Please find all lines in the data that hold the string "TEMP" and copy them.

(Difference listings)
::::::::

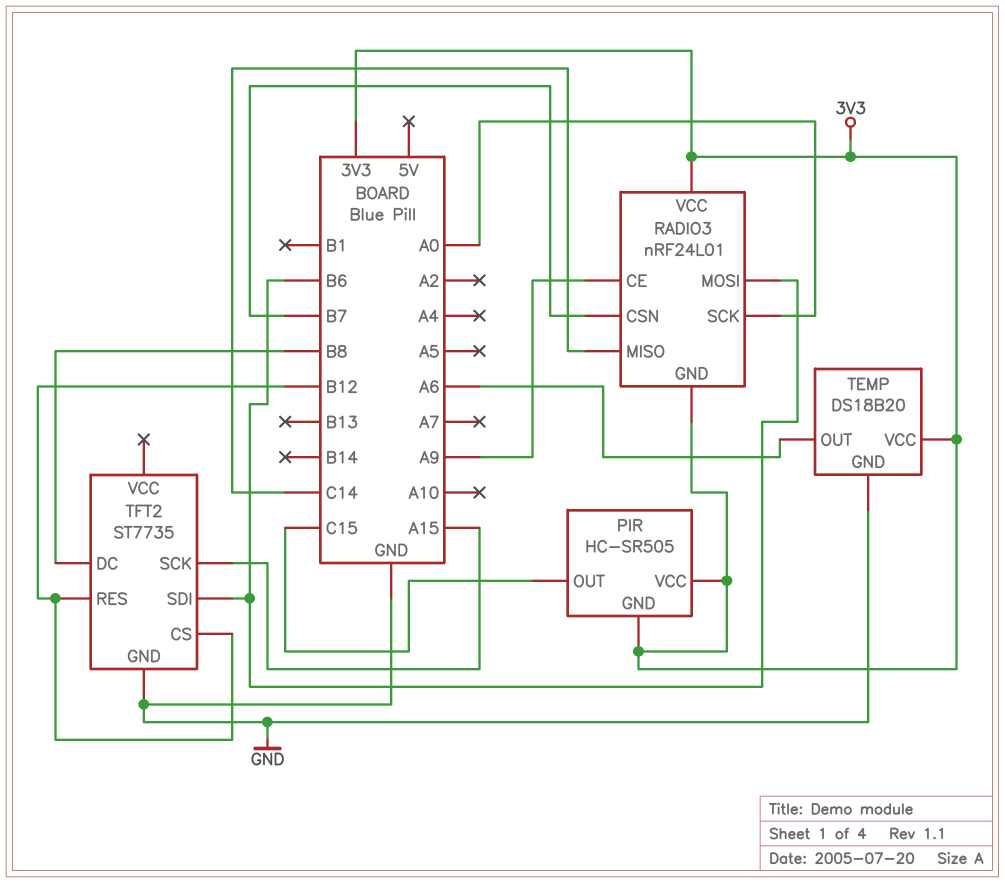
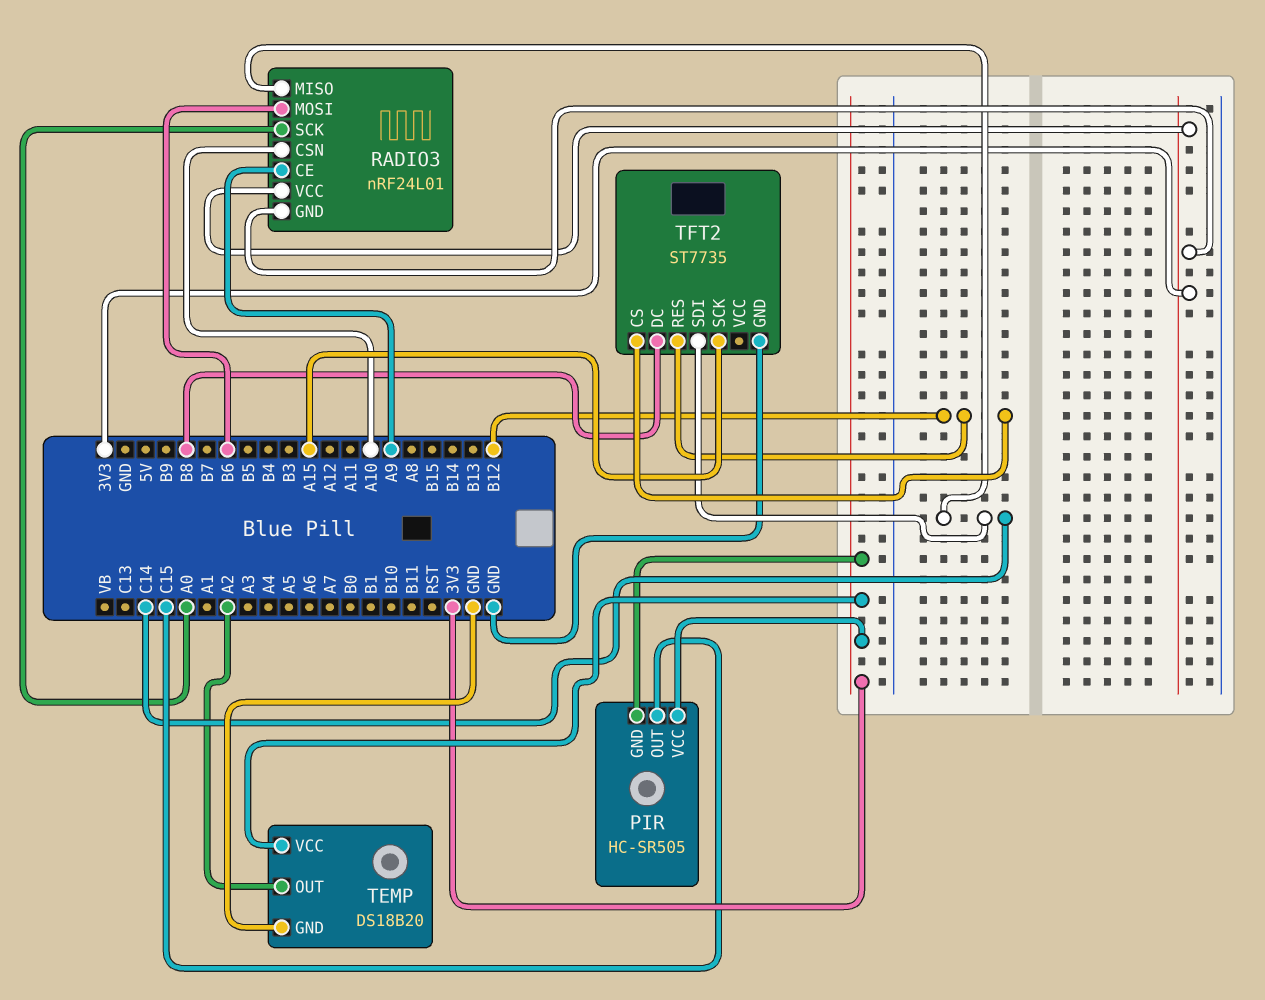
RADIO3 pin CSN: B7 -> A10
TEMP pin OUT: A6 -> A2
TFT2 pin SDI: B6 -> C14

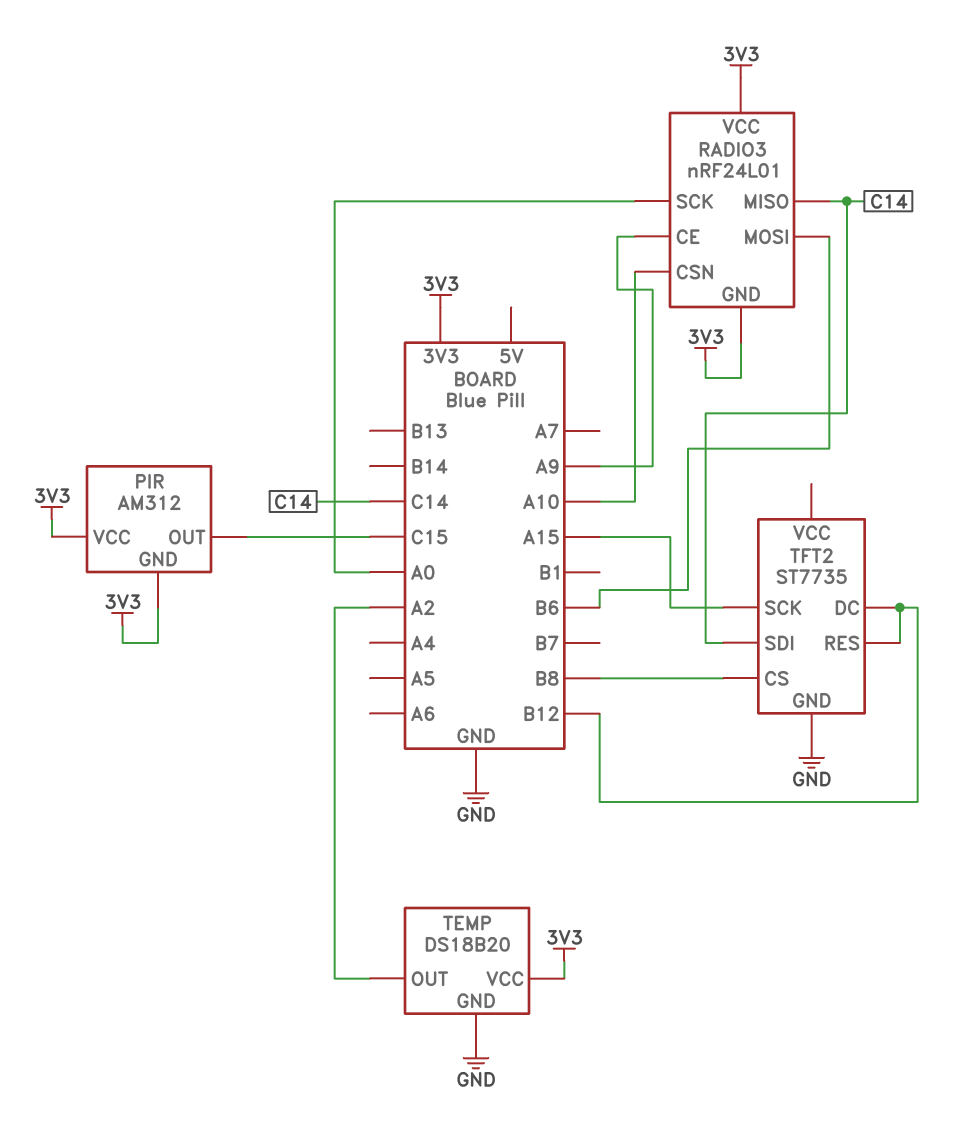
PIR: HC-SR505 -> AM312
TFT2 pin CS: B12 -> B8
TFT2 pin DC: B8 -> B12

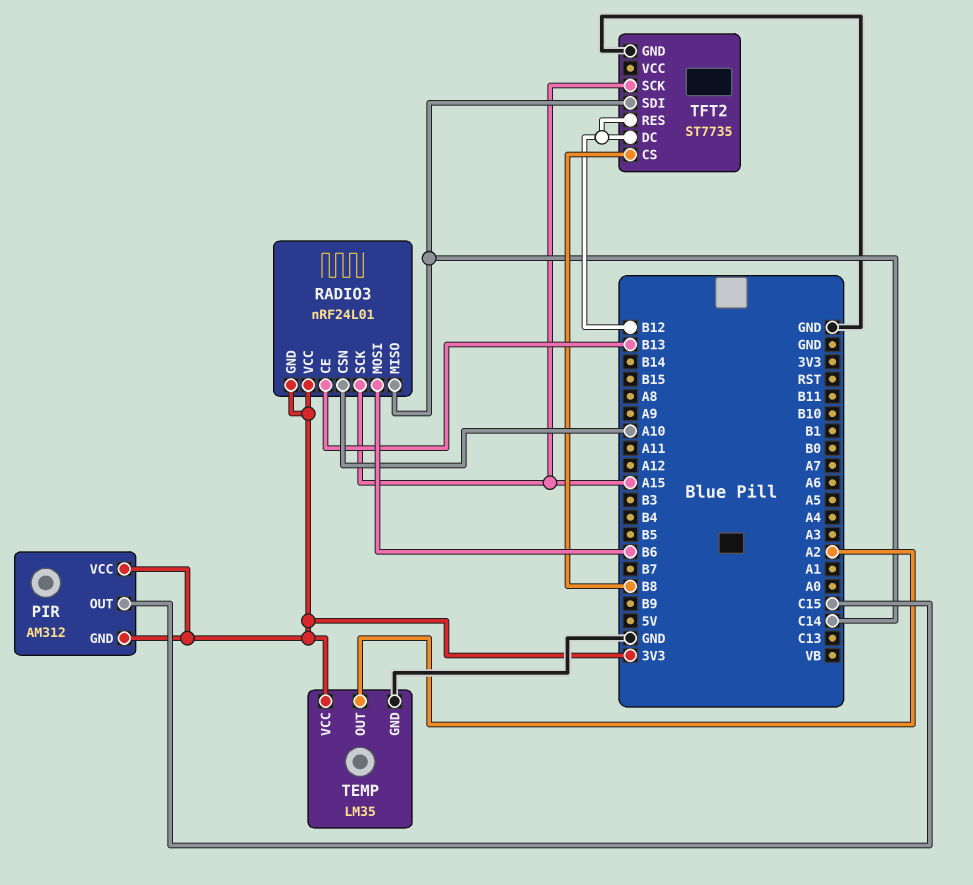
RADIO3 pin CE: A9 -> B13
RADIO3 pin SCK: A0 -> A15
TEMP: DS18B20 -> LM35

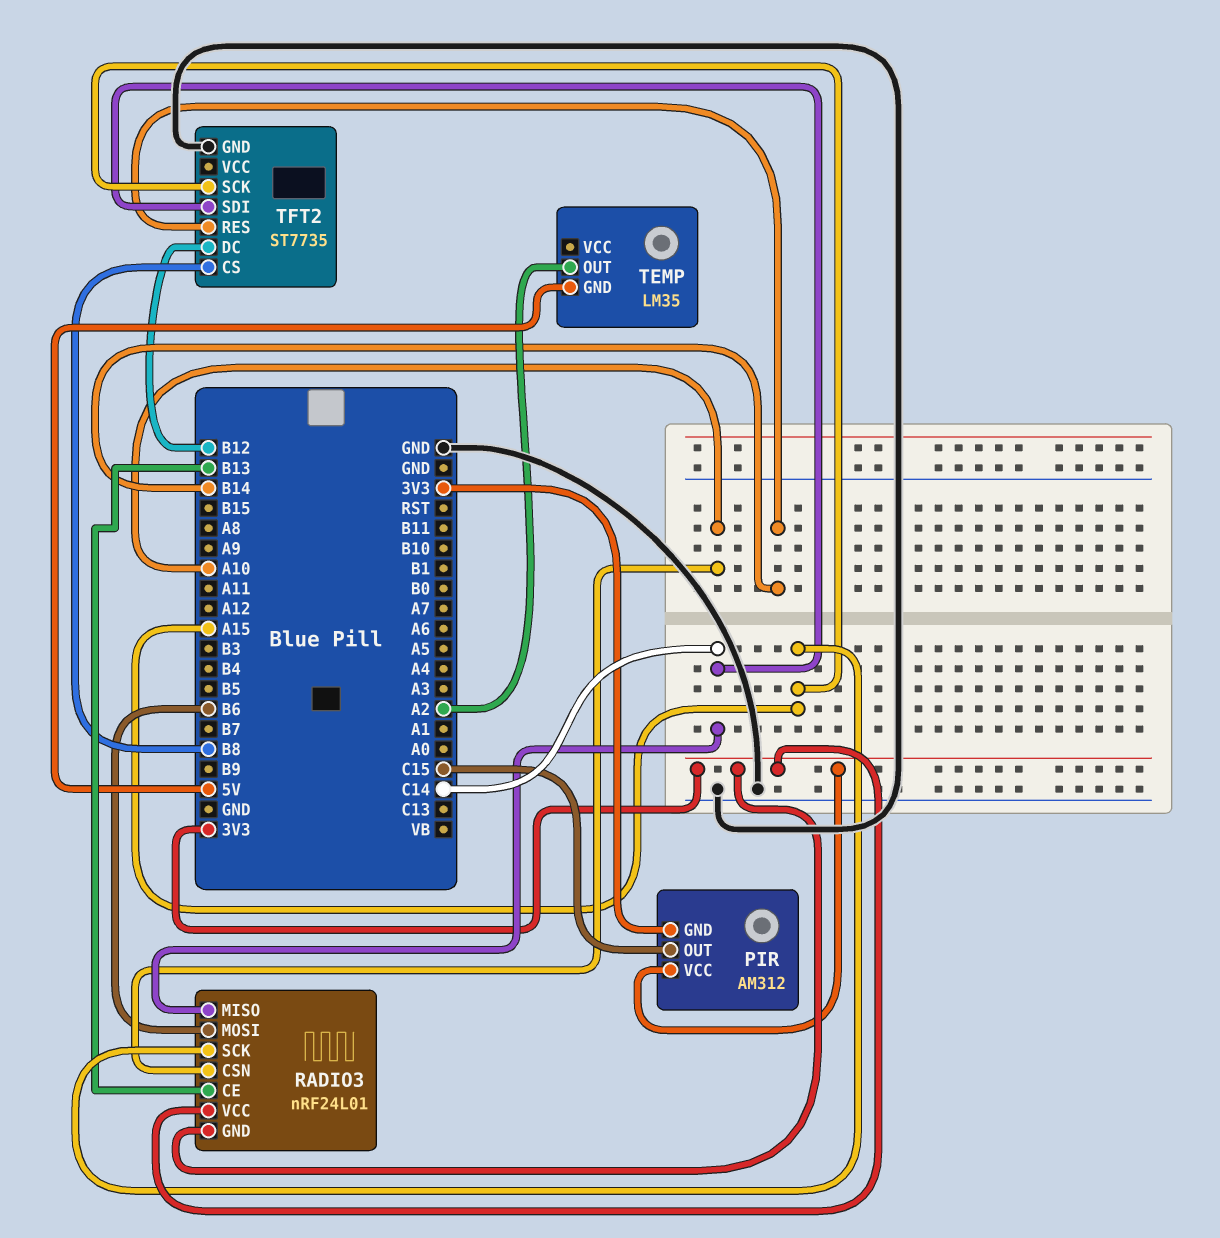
TEMP pin GND: GND -> 5V
TEMP pin VCC: 3V3 -> none
TFT2 pin RES: B12 -> B14

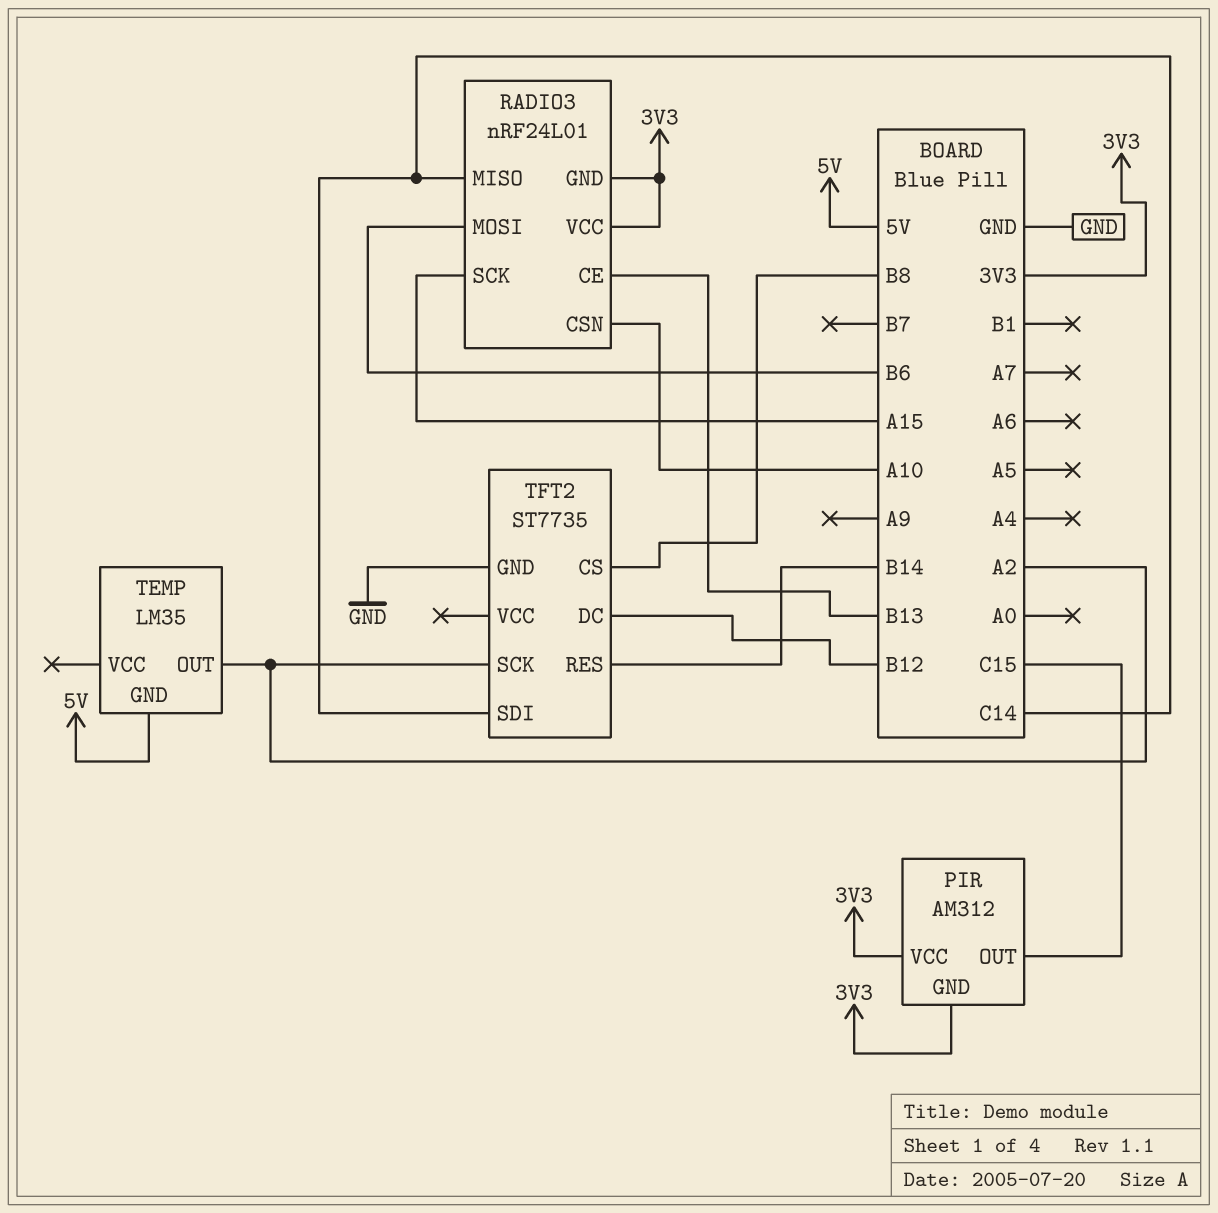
TFT2 pin SCK: A15 -> A2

::::::::

▸ **Task response**:
TEMP pin OUT: A6 -> A2
TEMP: DS18B20 -> LM35
TEMP pin GND: GND -> 5V
TEMP pin VCC: 3V3 -> none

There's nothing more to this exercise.